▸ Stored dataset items
+++

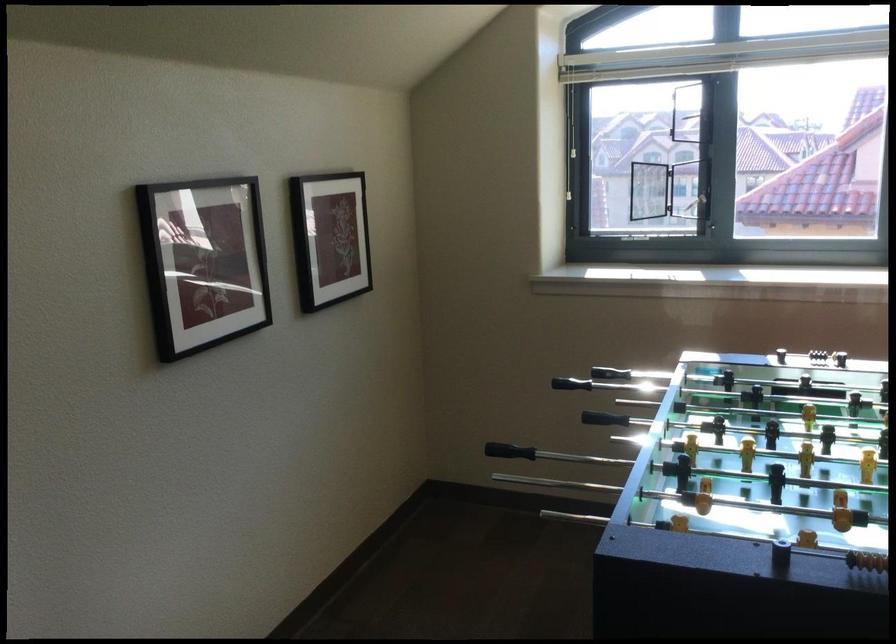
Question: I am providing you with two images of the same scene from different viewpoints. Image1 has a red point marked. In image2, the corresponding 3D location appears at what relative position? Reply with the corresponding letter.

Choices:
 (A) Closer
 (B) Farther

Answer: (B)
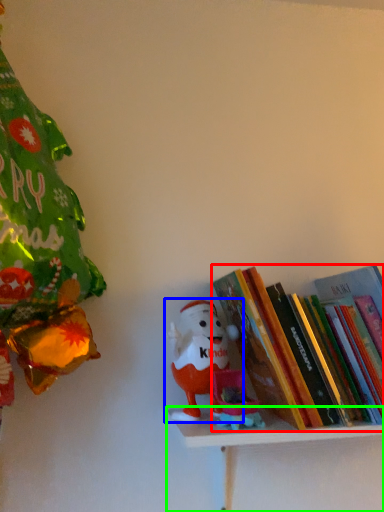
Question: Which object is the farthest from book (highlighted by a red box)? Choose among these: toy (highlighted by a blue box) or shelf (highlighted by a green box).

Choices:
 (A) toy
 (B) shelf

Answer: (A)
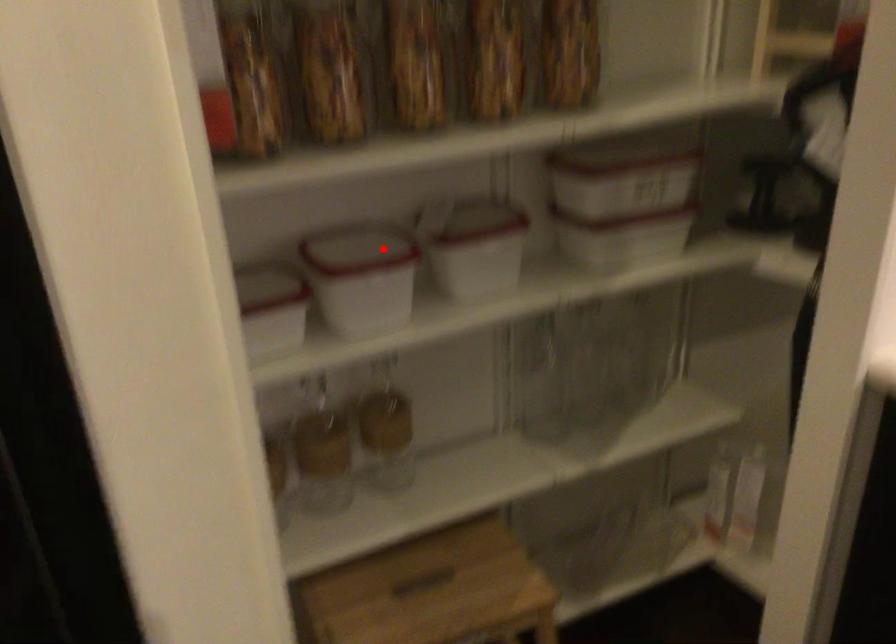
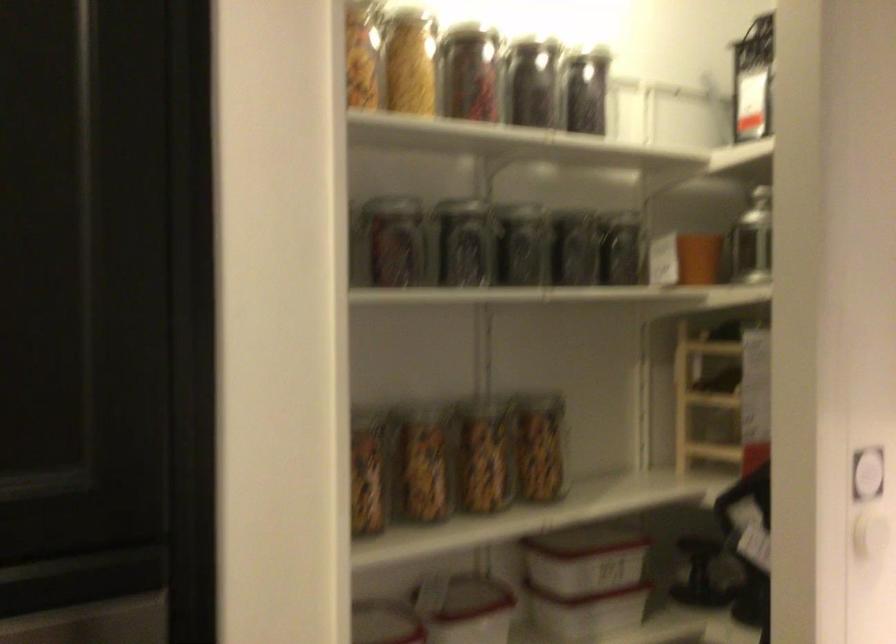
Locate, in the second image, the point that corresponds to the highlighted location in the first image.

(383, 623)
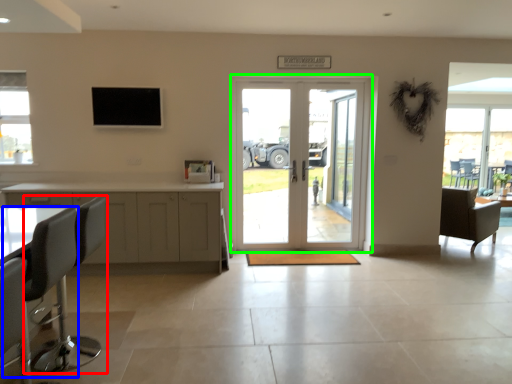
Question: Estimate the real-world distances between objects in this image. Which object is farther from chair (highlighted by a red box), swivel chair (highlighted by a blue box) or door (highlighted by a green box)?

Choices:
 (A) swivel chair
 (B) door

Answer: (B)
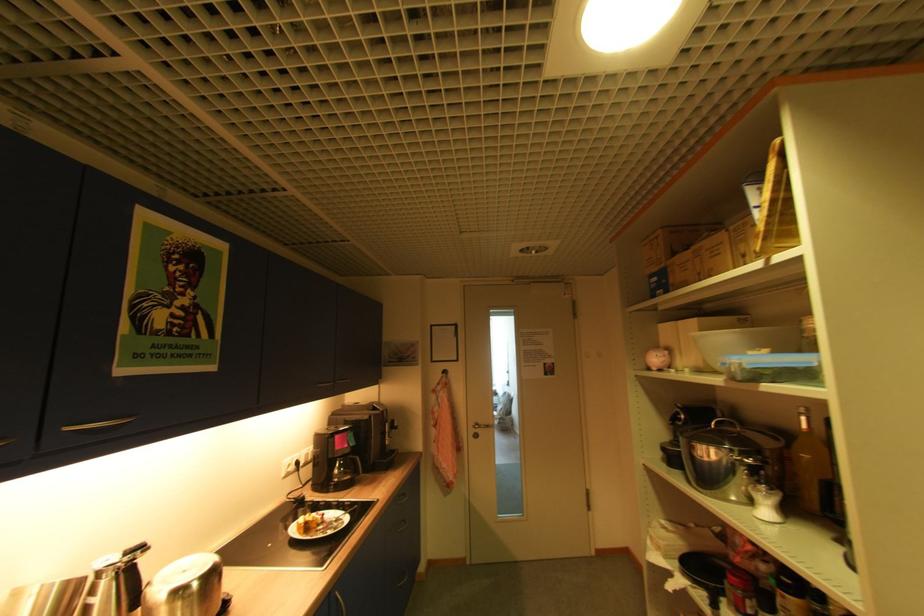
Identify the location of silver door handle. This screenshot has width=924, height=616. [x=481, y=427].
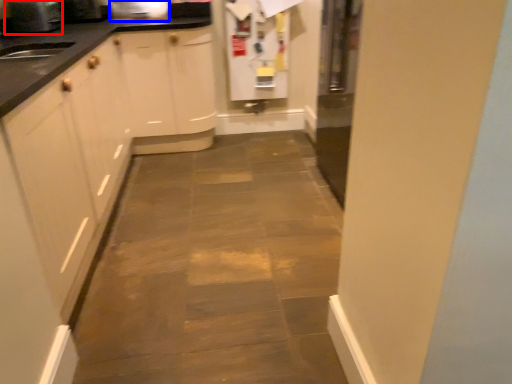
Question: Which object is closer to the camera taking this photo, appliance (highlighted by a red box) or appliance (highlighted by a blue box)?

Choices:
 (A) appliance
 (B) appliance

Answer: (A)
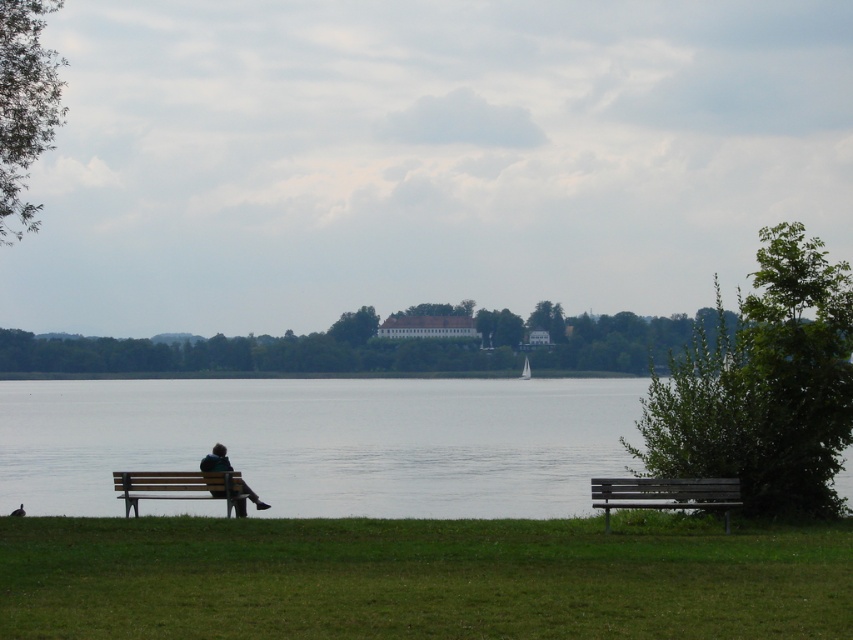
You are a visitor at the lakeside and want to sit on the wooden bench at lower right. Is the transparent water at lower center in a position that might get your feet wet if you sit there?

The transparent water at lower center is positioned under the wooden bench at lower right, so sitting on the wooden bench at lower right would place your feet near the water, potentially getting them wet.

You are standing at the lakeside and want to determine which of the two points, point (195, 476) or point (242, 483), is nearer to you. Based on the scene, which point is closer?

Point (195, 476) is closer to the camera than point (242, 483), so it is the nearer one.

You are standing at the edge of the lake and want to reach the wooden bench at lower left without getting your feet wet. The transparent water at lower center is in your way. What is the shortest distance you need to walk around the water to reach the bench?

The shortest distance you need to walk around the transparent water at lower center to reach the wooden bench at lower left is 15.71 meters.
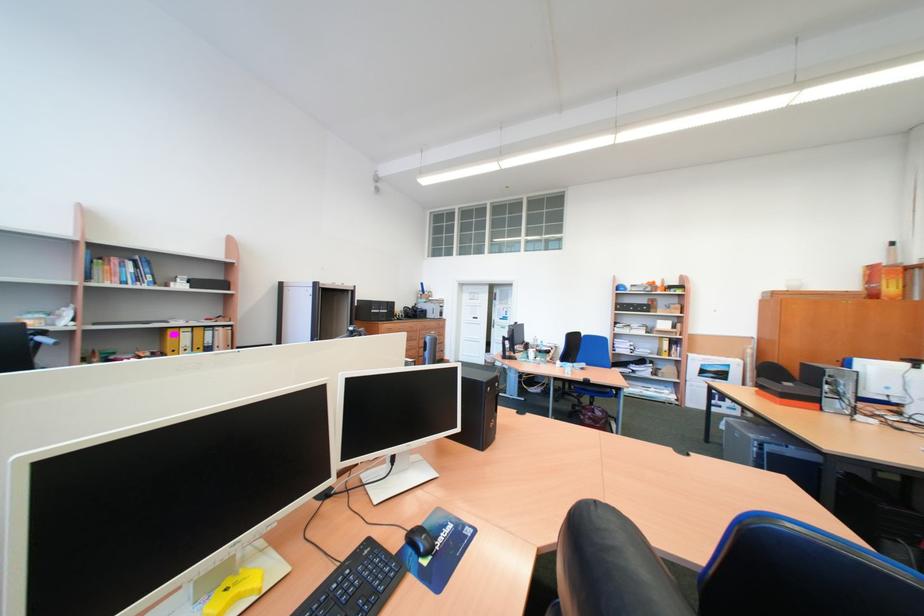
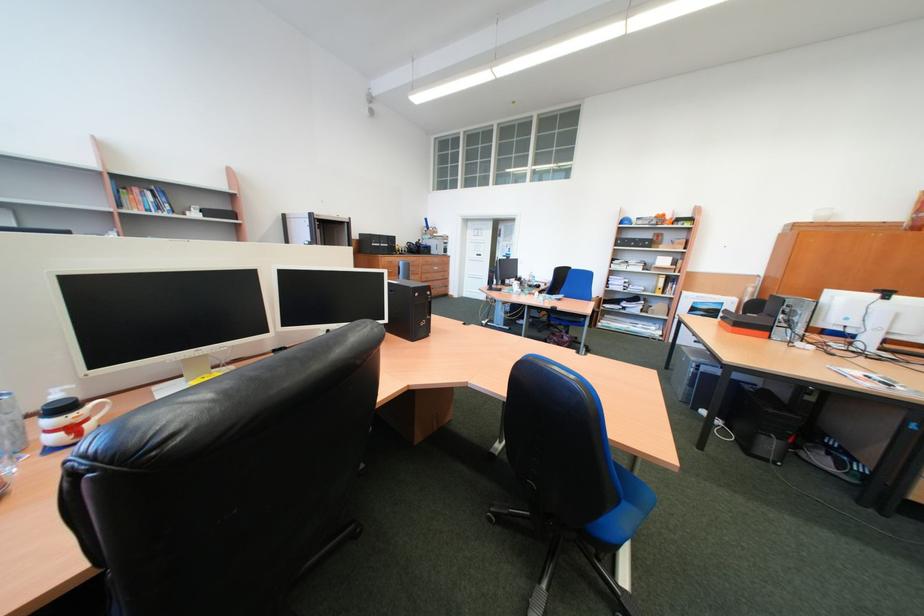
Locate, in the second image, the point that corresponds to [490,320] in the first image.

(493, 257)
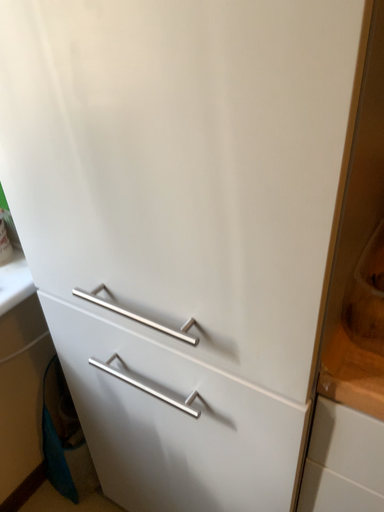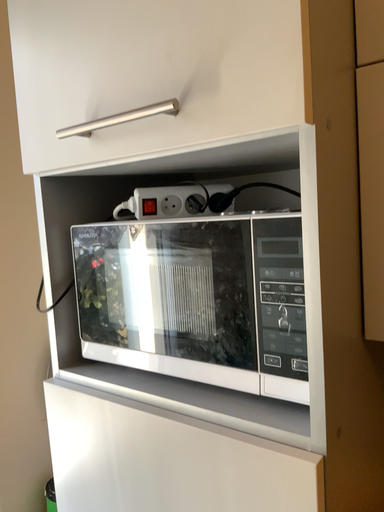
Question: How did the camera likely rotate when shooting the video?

+++

▸ DIRECTIONS FOR THIS TASK
Reproduce all of the rows above word for word, leaving out the pictures.

▸ OUTPUT OF THE TASK
Question: I am providing you with two images of the same scene from different viewpoints. Image1 has a red point marked. In image2, the corresponding 3D location appears at what relative position? Reply with the corresponding letter.

Choices:
 (A) Closer
 (B) Farther

Answer: (B)
Question: Which object is the farthest from book (highlighted by a red box)? Choose among these: toy (highlighted by a blue box) or shelf (highlighted by a green box).

Choices:
 (A) toy
 (B) shelf

Answer: (A)
Locate, in the second image, the point that corresponds to the highlighted location in the first image.

(383, 623)
Question: Estimate the real-world distances between objects in this image. Which object is farther from chair (highlighted by a red box), swivel chair (highlighted by a blue box) or door (highlighted by a green box)?

Choices:
 (A) swivel chair
 (B) door

Answer: (B)
Identify the location of silver door handle. This screenshot has width=924, height=616. [x=481, y=427].
Question: Which object is closer to the camera taking this photo, appliance (highlighted by a red box) or appliance (highlighted by a blue box)?

Choices:
 (A) appliance
 (B) appliance

Answer: (A)
You are a visitor at the lakeside and want to sit on the wooden bench at lower right. Is the transparent water at lower center in a position that might get your feet wet if you sit there?

The transparent water at lower center is positioned under the wooden bench at lower right, so sitting on the wooden bench at lower right would place your feet near the water, potentially getting them wet.

You are standing at the lakeside and want to determine which of the two points, point (195, 476) or point (242, 483), is nearer to you. Based on the scene, which point is closer?

Point (195, 476) is closer to the camera than point (242, 483), so it is the nearer one.

You are standing at the edge of the lake and want to reach the wooden bench at lower left without getting your feet wet. The transparent water at lower center is in your way. What is the shortest distance you need to walk around the water to reach the bench?

The shortest distance you need to walk around the transparent water at lower center to reach the wooden bench at lower left is 15.71 meters.
Locate, in the second image, the point that corresponds to [490,320] in the first image.

(493, 257)
Question: How did the camera likely rotate when shooting the video?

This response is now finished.